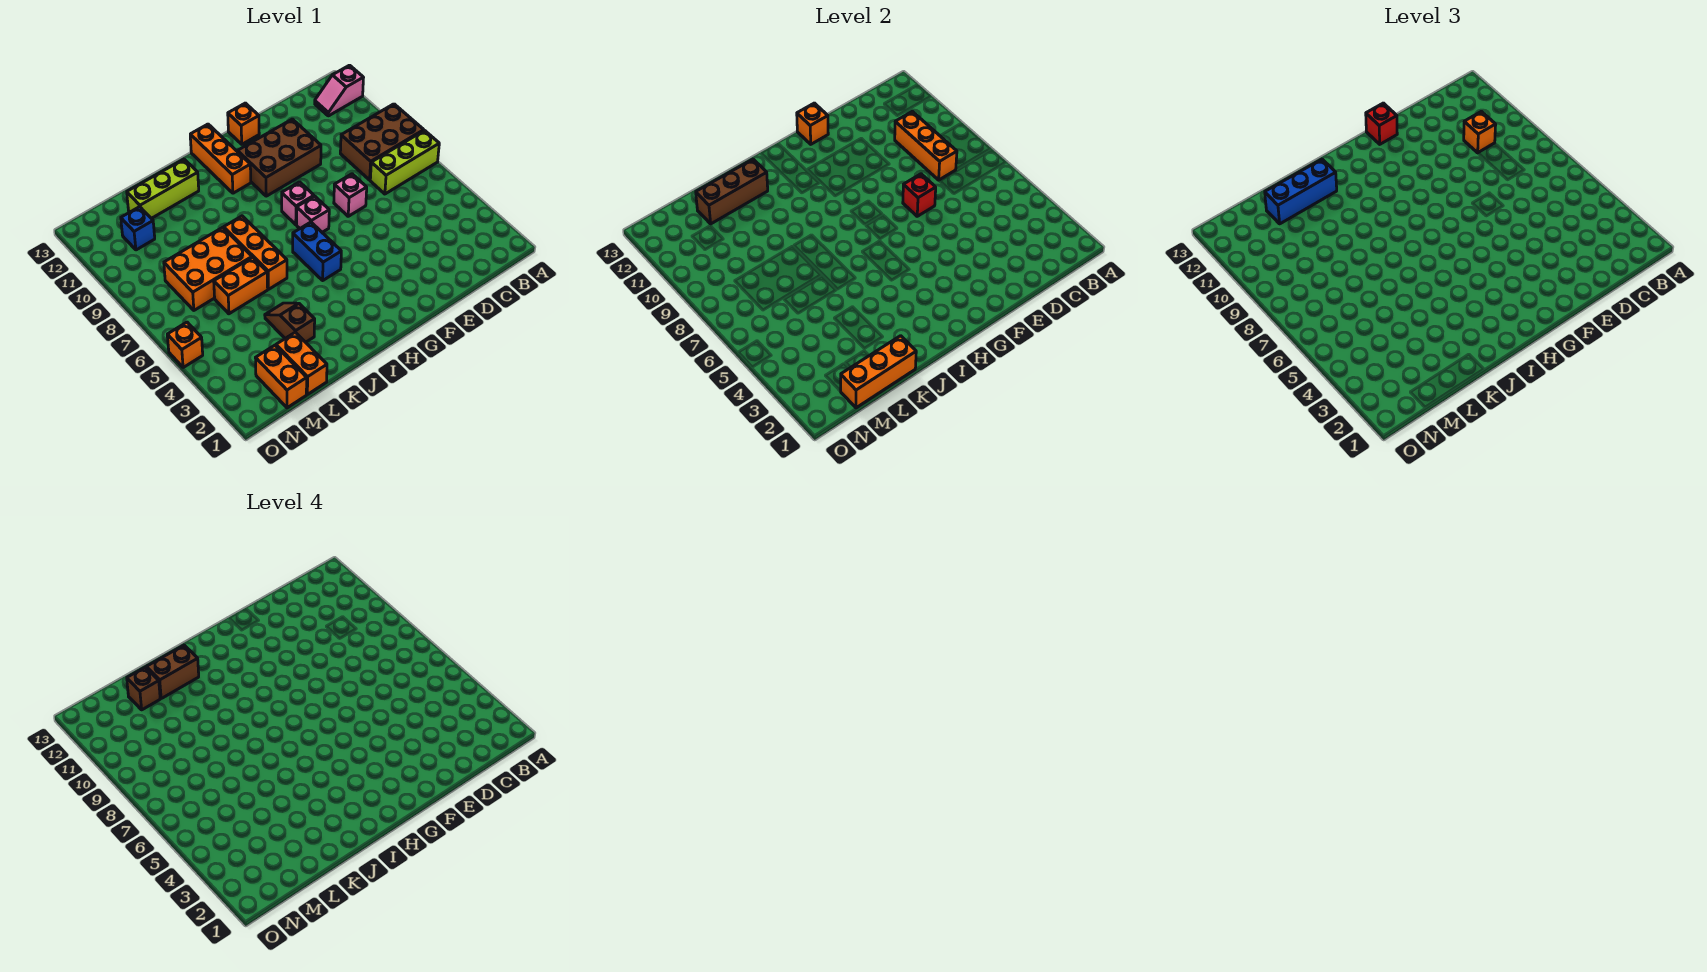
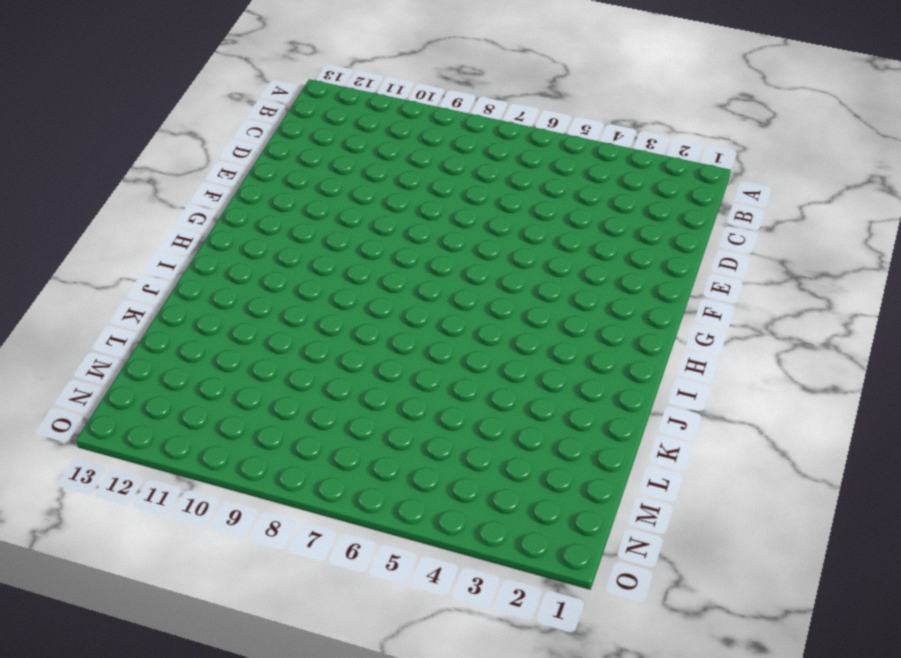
none -> lime brick A7:C7 level 1
none -> brown brick A8:C9 level 1
none -> pink slope A12:B12 level 1 top A

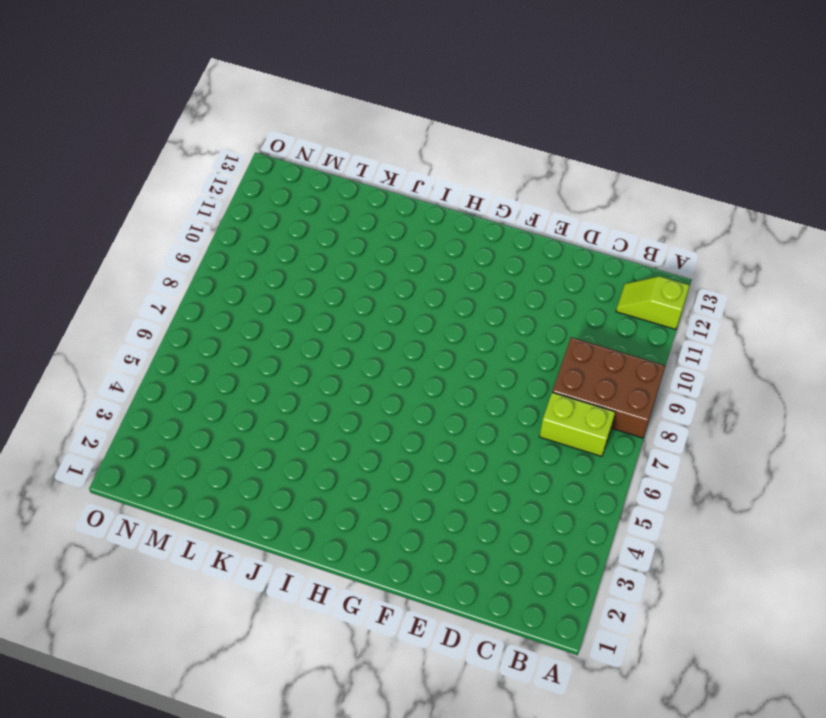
lime slope A12:B12 level 1 top A -> pink slope A12:B12 level 1 top A
lime brick B7:C7 level 1 -> lime brick A7:C7 level 1
none -> pink brick E7 level 1
none -> brown brick E10:G11 level 1
none -> orange brick F13 level 1

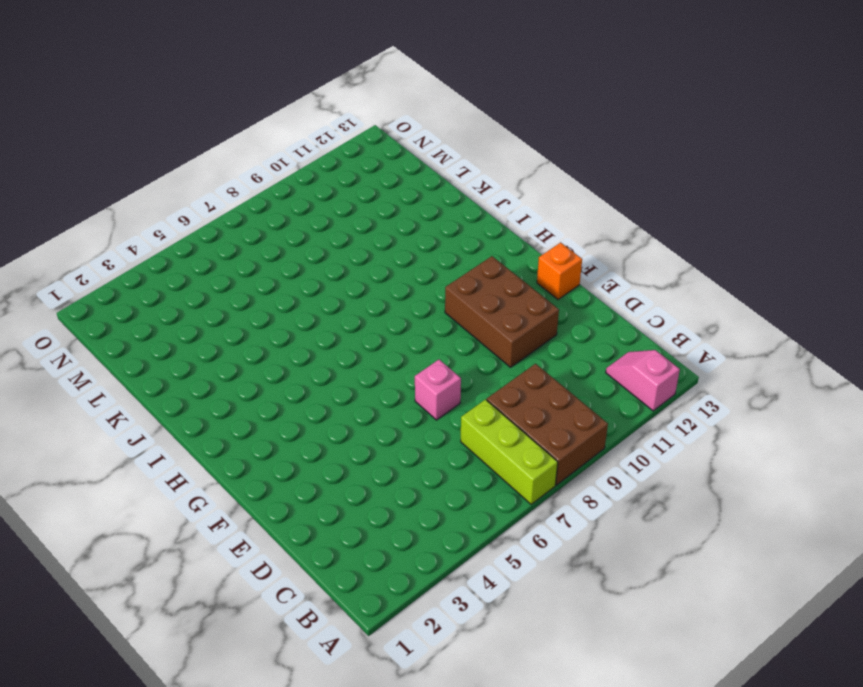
none -> pink brick G7 level 1
none -> pink brick G8 level 1
none -> blue brick H5:H6 level 1

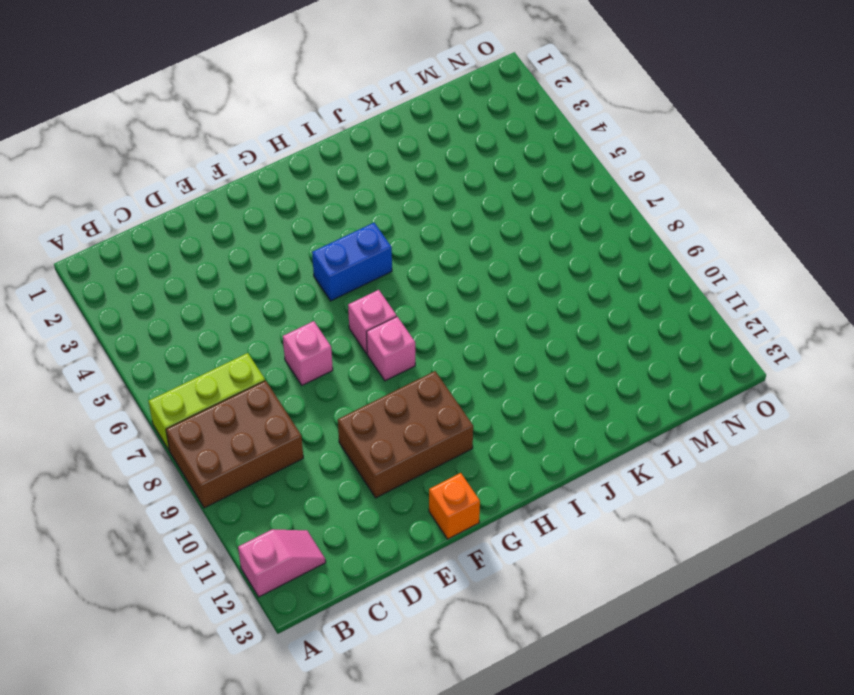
blue brick G5:H5 level 1 -> blue brick H5:H6 level 1
none -> orange brick H11:H13 level 1
none -> orange brick J6:J8 level 1
none -> lime brick J12:L12 level 1

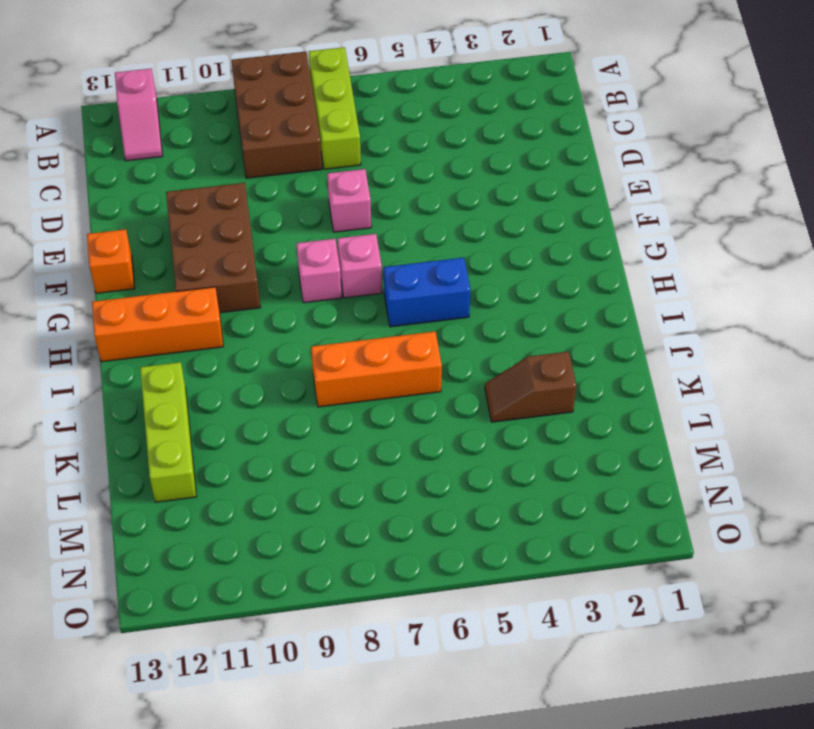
none -> orange brick K6:L6 level 1
none -> orange brick K7:M8 level 1
none -> orange brick L1:L2 level 1

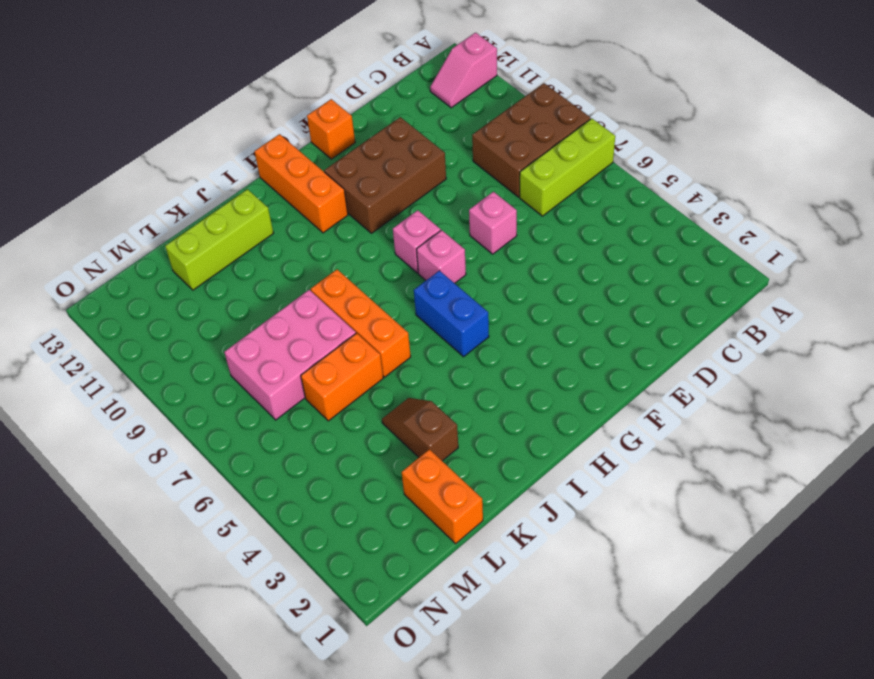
pink brick K7:M8 level 1 -> orange brick K7:M8 level 1
none -> orange brick M1:M2 level 1
none -> blue brick M11 level 1
none -> orange brick O5 level 1

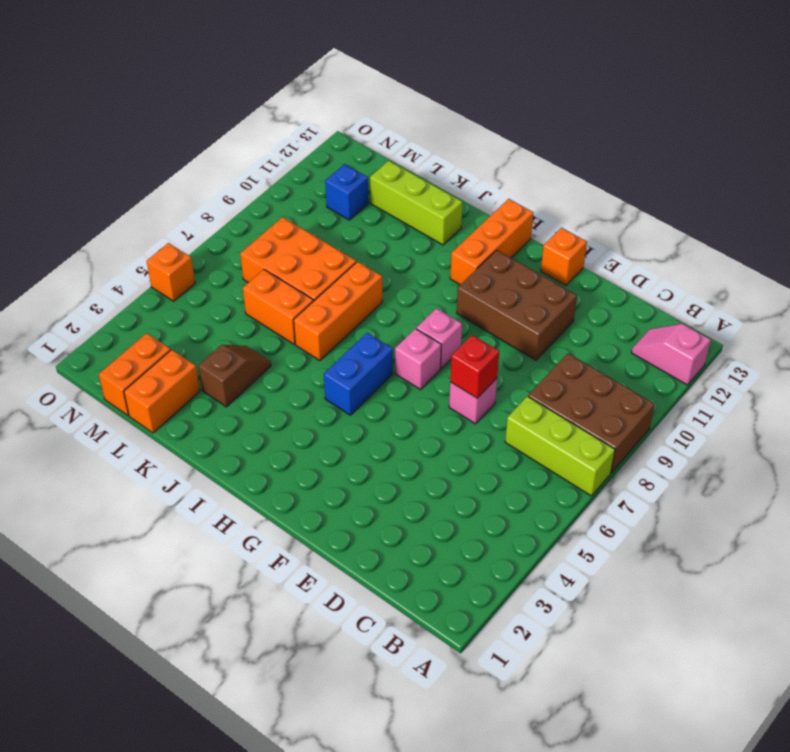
none -> orange brick C8:C10 level 2
none -> orange brick F13 level 2
none -> brown brick J12:L12 level 2

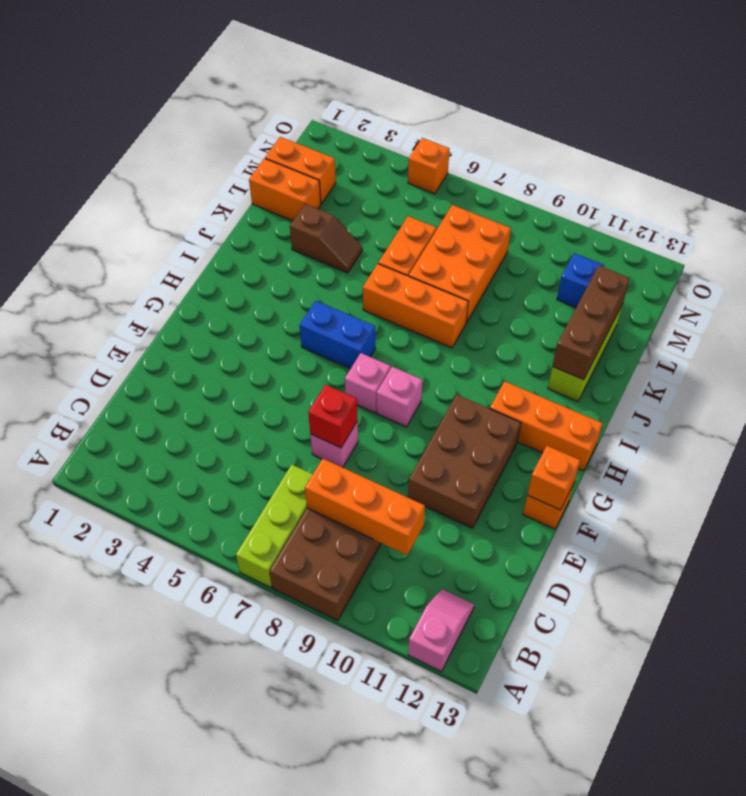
none -> orange brick K1:M1 level 2
none -> orange brick C10 level 3
none -> red brick F13 level 3

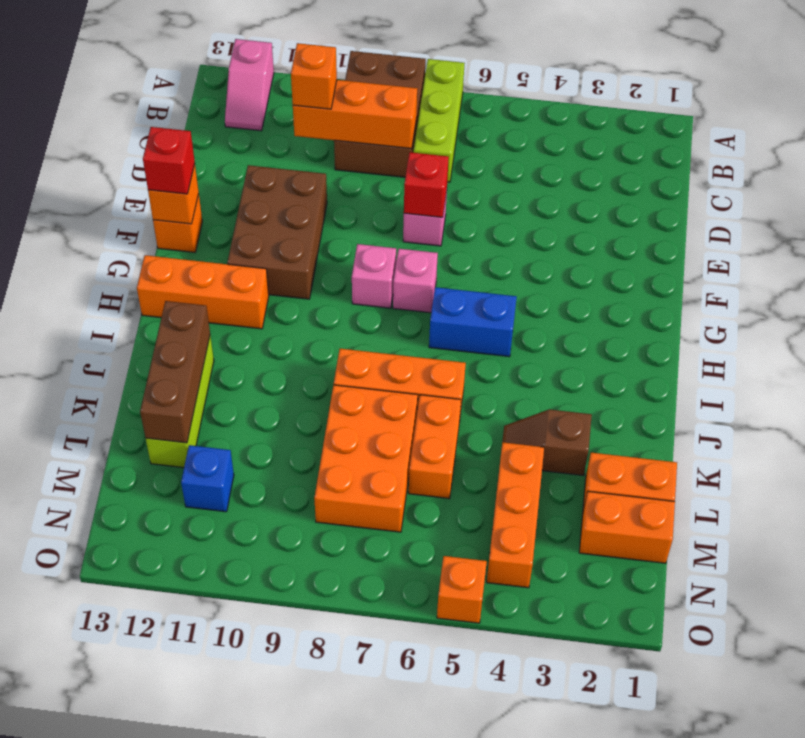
orange brick L4:N4 level 1 -> orange brick K1:M1 level 2
none -> blue brick J12:L12 level 3
none -> brown brick J12:K12 level 4
none -> brown brick L12 level 4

----------------------------------------

• Brief
Images are to be excluded, and each record above written out word for word.

• Problem solution
none -> lime brick A7:C7 level 1
none -> brown brick A8:C9 level 1
none -> pink slope A12:B12 level 1 top A

lime slope A12:B12 level 1 top A -> pink slope A12:B12 level 1 top A
lime brick B7:C7 level 1 -> lime brick A7:C7 level 1
none -> pink brick E7 level 1
none -> brown brick E10:G11 level 1
none -> orange brick F13 level 1

none -> pink brick G7 level 1
none -> pink brick G8 level 1
none -> blue brick H5:H6 level 1

blue brick G5:H5 level 1 -> blue brick H5:H6 level 1
none -> orange brick H11:H13 level 1
none -> orange brick J6:J8 level 1
none -> lime brick J12:L12 level 1

none -> orange brick K6:L6 level 1
none -> orange brick K7:M8 level 1
none -> orange brick L1:L2 level 1

pink brick K7:M8 level 1 -> orange brick K7:M8 level 1
none -> orange brick M1:M2 level 1
none -> blue brick M11 level 1
none -> orange brick O5 level 1

none -> orange brick C8:C10 level 2
none -> orange brick F13 level 2
none -> brown brick J12:L12 level 2

none -> orange brick K1:M1 level 2
none -> orange brick C10 level 3
none -> red brick F13 level 3

orange brick L4:N4 level 1 -> orange brick K1:M1 level 2
none -> blue brick J12:L12 level 3
none -> brown brick J12:K12 level 4
none -> brown brick L12 level 4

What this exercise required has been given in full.